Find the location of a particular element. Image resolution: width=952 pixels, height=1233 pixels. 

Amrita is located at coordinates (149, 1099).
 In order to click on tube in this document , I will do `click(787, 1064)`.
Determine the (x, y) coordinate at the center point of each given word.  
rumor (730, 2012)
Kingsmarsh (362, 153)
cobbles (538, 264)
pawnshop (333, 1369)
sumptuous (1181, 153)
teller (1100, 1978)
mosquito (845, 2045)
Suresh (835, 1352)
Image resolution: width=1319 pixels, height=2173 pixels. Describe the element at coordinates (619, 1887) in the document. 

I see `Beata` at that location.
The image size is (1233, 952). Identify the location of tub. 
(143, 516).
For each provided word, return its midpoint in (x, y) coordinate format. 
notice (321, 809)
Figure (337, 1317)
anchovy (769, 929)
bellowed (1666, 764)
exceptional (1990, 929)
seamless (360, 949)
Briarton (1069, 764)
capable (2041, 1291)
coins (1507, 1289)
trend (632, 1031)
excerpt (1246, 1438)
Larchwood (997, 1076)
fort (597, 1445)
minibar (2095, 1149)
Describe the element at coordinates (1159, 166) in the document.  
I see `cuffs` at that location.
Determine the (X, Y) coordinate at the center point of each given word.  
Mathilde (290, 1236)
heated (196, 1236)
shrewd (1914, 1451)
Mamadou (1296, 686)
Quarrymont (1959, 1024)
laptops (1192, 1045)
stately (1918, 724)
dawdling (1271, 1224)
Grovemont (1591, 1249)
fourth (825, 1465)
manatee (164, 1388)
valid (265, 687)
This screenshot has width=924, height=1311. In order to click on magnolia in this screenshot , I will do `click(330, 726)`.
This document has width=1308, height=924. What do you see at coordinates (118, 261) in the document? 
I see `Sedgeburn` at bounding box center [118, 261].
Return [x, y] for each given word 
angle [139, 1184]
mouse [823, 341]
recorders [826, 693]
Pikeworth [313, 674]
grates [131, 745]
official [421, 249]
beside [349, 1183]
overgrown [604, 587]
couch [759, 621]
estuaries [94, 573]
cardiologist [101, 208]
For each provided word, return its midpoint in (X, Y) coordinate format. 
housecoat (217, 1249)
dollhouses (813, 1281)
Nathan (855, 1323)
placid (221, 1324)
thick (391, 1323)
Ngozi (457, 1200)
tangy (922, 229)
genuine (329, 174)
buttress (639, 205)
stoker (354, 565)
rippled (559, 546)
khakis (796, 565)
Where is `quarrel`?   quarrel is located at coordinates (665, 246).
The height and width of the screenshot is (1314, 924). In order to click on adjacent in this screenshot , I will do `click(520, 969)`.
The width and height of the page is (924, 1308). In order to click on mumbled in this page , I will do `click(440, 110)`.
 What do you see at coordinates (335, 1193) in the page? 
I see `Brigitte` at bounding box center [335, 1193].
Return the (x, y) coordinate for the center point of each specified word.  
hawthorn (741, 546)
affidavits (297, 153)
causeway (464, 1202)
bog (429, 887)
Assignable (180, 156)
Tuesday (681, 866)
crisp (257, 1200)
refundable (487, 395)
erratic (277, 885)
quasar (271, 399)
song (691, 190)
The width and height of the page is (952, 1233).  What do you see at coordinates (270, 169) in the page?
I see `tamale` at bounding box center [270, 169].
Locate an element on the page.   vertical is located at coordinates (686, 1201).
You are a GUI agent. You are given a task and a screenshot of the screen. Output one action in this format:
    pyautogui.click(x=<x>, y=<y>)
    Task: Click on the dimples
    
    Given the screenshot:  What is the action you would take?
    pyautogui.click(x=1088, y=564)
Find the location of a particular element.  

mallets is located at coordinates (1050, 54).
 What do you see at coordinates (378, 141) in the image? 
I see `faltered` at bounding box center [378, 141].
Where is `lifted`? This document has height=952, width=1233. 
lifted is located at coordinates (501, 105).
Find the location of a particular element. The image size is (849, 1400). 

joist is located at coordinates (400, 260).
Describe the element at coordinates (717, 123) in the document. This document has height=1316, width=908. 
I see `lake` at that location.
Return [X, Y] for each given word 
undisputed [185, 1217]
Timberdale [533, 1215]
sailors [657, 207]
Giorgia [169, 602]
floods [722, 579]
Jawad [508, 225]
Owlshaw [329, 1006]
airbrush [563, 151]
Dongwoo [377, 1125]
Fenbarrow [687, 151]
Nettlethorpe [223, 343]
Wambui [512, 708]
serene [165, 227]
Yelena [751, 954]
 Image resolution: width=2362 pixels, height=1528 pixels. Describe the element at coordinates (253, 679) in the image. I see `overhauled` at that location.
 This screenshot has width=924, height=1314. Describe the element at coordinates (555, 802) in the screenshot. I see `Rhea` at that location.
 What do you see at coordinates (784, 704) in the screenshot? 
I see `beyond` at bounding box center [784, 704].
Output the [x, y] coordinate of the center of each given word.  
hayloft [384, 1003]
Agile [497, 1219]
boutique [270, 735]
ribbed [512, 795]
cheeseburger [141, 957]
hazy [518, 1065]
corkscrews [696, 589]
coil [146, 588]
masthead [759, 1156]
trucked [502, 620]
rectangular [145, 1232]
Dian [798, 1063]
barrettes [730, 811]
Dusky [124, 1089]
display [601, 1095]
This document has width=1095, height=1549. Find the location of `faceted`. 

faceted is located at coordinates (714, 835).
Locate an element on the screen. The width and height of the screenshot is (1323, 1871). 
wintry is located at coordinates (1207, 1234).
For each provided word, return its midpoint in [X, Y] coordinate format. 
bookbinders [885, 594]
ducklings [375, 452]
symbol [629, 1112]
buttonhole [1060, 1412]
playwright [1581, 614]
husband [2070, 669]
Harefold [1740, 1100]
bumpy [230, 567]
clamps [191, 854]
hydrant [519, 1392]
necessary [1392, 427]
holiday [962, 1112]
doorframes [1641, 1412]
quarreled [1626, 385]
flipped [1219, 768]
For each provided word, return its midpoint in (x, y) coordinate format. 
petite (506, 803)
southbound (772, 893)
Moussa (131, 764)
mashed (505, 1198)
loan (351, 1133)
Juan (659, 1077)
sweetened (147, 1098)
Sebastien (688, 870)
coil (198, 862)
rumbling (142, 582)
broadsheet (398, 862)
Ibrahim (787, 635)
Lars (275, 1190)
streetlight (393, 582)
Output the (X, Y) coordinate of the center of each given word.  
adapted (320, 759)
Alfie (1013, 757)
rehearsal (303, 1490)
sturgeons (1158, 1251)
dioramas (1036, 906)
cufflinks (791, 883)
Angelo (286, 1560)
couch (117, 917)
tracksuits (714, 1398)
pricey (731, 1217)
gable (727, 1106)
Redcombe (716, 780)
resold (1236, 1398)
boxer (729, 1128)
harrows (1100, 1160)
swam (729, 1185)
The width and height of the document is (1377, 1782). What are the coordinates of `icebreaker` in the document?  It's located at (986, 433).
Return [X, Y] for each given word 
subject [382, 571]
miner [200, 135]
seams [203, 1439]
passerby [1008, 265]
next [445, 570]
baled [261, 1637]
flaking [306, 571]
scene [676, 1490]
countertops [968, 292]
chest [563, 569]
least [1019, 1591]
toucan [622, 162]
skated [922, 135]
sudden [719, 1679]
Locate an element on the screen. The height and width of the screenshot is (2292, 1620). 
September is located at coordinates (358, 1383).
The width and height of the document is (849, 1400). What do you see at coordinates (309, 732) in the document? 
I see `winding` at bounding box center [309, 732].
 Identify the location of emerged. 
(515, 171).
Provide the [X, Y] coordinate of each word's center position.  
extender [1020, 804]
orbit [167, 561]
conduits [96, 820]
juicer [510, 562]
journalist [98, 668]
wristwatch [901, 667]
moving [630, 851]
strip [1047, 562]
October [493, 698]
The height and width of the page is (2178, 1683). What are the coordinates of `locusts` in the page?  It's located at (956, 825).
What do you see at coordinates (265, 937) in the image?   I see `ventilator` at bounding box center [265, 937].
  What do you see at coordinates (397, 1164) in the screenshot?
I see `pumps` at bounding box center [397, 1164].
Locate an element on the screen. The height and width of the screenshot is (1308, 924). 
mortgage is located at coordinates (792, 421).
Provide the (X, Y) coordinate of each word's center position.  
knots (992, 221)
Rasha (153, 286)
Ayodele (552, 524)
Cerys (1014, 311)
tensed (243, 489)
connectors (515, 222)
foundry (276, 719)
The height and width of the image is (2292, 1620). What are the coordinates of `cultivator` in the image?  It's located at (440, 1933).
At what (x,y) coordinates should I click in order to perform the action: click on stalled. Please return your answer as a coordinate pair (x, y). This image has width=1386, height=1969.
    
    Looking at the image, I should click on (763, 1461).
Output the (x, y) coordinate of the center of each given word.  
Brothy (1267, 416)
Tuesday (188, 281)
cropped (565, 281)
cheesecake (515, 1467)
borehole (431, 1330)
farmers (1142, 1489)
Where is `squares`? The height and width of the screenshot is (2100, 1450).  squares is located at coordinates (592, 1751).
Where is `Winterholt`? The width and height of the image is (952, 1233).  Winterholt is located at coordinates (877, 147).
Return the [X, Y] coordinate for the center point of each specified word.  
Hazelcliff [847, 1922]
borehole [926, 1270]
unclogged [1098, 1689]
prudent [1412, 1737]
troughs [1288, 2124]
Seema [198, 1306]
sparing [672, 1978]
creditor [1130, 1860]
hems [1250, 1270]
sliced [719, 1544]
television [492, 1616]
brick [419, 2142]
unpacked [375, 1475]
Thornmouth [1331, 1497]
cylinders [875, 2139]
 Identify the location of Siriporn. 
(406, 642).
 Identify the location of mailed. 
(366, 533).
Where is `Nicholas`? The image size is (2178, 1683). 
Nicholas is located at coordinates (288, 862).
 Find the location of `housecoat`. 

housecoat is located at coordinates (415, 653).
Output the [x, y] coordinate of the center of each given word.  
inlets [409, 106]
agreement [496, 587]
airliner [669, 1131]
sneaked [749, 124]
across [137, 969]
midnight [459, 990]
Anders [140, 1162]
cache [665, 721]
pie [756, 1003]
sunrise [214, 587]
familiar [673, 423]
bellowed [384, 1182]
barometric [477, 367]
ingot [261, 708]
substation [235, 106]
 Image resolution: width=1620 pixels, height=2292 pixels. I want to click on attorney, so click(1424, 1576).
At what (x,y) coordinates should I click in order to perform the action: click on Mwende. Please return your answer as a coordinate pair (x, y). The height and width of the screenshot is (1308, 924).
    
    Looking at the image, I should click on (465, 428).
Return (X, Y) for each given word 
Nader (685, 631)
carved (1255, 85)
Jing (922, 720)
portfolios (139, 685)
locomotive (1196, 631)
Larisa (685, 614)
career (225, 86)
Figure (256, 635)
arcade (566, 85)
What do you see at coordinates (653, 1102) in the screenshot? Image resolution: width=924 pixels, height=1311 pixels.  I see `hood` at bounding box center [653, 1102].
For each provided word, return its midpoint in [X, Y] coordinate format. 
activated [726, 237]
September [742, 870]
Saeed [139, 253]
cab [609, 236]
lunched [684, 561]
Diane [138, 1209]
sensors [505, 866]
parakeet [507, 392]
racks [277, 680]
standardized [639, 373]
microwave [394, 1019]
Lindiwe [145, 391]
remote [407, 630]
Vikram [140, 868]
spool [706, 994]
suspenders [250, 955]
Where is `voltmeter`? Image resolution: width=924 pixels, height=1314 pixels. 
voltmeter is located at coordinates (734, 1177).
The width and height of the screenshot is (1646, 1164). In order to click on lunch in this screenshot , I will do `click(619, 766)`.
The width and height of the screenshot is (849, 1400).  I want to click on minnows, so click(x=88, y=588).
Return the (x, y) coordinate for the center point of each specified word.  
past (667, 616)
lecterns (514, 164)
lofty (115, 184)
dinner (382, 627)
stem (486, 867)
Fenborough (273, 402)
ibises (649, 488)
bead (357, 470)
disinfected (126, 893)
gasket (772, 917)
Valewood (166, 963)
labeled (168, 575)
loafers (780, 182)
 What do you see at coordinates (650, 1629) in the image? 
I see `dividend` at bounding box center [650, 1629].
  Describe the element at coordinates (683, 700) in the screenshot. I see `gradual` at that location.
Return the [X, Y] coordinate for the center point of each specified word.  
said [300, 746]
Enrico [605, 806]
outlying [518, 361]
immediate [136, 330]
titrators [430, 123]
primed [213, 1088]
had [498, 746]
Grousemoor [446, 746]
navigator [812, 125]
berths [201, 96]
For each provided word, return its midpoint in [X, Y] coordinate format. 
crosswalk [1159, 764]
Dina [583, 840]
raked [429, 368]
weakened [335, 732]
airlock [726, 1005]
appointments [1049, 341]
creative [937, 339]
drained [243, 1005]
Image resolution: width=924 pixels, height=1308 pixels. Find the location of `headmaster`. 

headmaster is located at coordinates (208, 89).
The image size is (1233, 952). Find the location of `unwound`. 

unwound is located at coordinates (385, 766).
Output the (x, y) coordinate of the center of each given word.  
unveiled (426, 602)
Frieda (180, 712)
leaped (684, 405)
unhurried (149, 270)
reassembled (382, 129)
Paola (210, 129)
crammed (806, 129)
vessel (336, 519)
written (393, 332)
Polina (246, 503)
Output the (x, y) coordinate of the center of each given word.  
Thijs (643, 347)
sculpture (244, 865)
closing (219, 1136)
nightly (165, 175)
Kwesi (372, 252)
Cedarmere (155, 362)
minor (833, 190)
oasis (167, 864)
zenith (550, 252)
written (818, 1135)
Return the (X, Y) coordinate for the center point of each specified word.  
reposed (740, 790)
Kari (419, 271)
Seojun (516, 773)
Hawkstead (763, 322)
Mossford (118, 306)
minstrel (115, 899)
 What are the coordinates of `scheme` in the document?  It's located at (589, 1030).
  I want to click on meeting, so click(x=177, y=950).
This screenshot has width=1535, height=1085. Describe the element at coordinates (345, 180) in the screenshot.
====================
## Task to carry out
Locate and copy every line of the entries above that contains the word "page". Case counts.

## Written solution
The width and height of the page is (924, 1308). In order to click on mumbled in this page , I will do `click(440, 110)`.
 What do you see at coordinates (335, 1193) in the page? 
The width and height of the page is (952, 1233).  What do you see at coordinates (270, 169) in the page?
Locate an element on the page.   vertical is located at coordinates (686, 1201).
The height and width of the page is (2178, 1683). What are the coordinates of `locusts` in the page?  It's located at (956, 825).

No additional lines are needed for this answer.